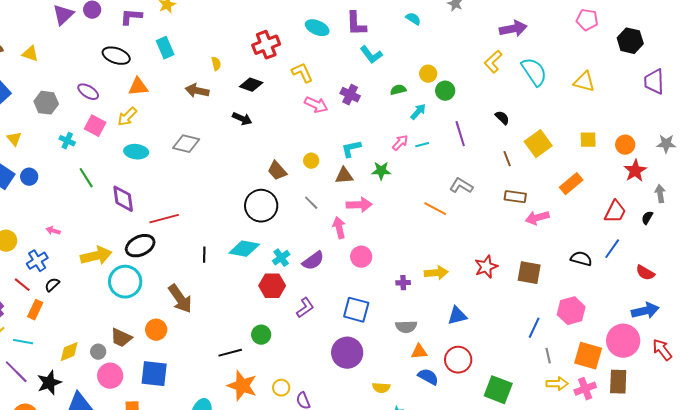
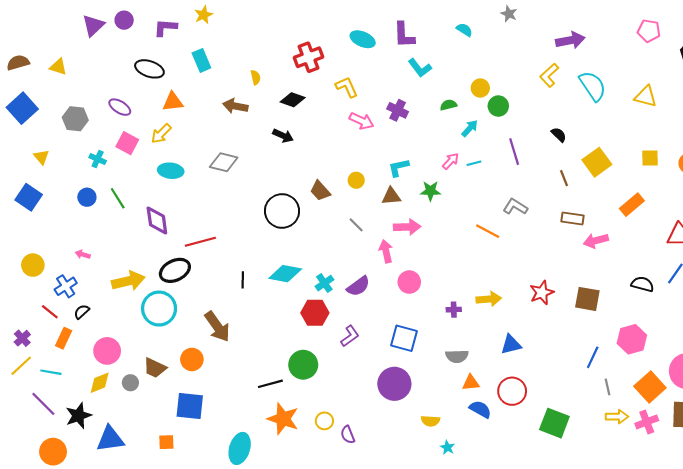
blue circle: (29, 177) -> (87, 197), moved
black circle: (261, 206) -> (282, 211), moved
green circle: (261, 335) -> (303, 365), size x1.4
orange square: (588, 356) -> (650, 387), turned 32
pink circle: (110, 376) -> (107, 351), moved

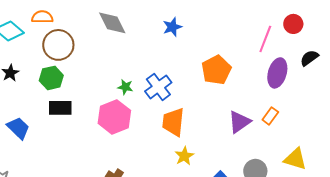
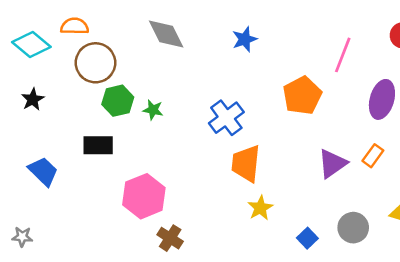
pink line: (265, 39) -> (343, 55), moved
green hexagon: (51, 78) -> (118, 101), moved
green star: (125, 87) -> (153, 110), moved
pink hexagon: (114, 117) -> (144, 196), moved

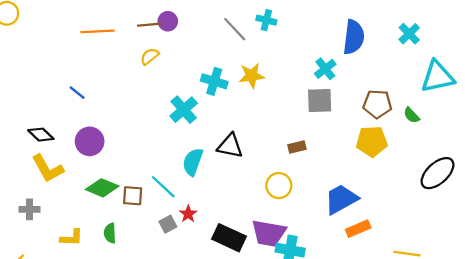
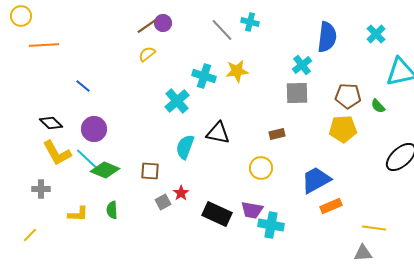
brown line: (150, 25) -> (147, 26), turned -30
orange line: (98, 31) -> (44, 45), moved
cyan line: (163, 187) -> (87, 159), moved
brown square: (133, 196) -> (150, 171), moved
purple trapezoid: (269, 233) -> (252, 210), size x0.7

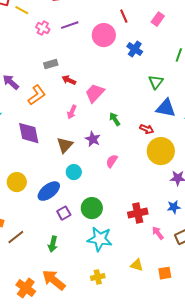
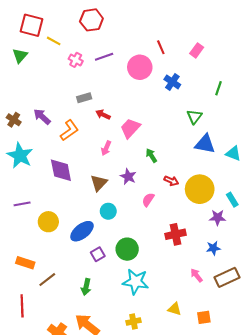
red arrow: (147, 129) -> (171, 181), moved
red cross: (138, 213) -> (176, 234), moved

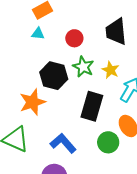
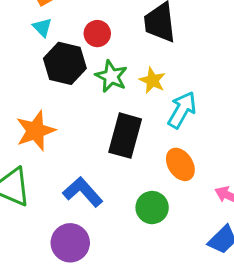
cyan triangle: (38, 34) -> (42, 27), turned 40
black hexagon: (54, 76) -> (65, 63), moved
green circle: (108, 142) -> (152, 208), moved

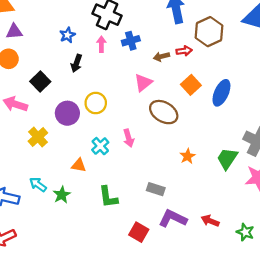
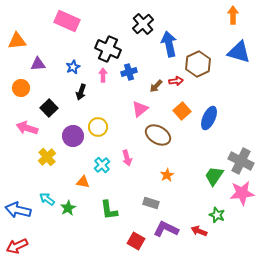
purple triangle: (14, 32) -> (38, 64), moved
brown arrow: (161, 57) -> (156, 86), turned -32
orange star: (187, 156) -> (167, 175), moved
green star: (245, 232) -> (217, 215), moved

•••

* ACTIVITY *
Give back the entire listing verbatim, without the pictures.

* OUTPUT *
blue circle: (29, 177) -> (87, 197), moved
black circle: (261, 206) -> (282, 211), moved
green circle: (261, 335) -> (303, 365), size x1.4
orange square: (588, 356) -> (650, 387), turned 32
pink circle: (110, 376) -> (107, 351), moved

pink line: (265, 39) -> (343, 55), moved
green hexagon: (51, 78) -> (118, 101), moved
green star: (125, 87) -> (153, 110), moved
pink hexagon: (114, 117) -> (144, 196), moved

brown line: (150, 25) -> (147, 26), turned -30
orange line: (98, 31) -> (44, 45), moved
cyan line: (163, 187) -> (87, 159), moved
brown square: (133, 196) -> (150, 171), moved
purple trapezoid: (269, 233) -> (252, 210), size x0.7

red arrow: (147, 129) -> (171, 181), moved
red cross: (138, 213) -> (176, 234), moved

cyan triangle: (38, 34) -> (42, 27), turned 40
black hexagon: (54, 76) -> (65, 63), moved
green circle: (108, 142) -> (152, 208), moved

purple triangle: (14, 32) -> (38, 64), moved
brown arrow: (161, 57) -> (156, 86), turned -32
orange star: (187, 156) -> (167, 175), moved
green star: (245, 232) -> (217, 215), moved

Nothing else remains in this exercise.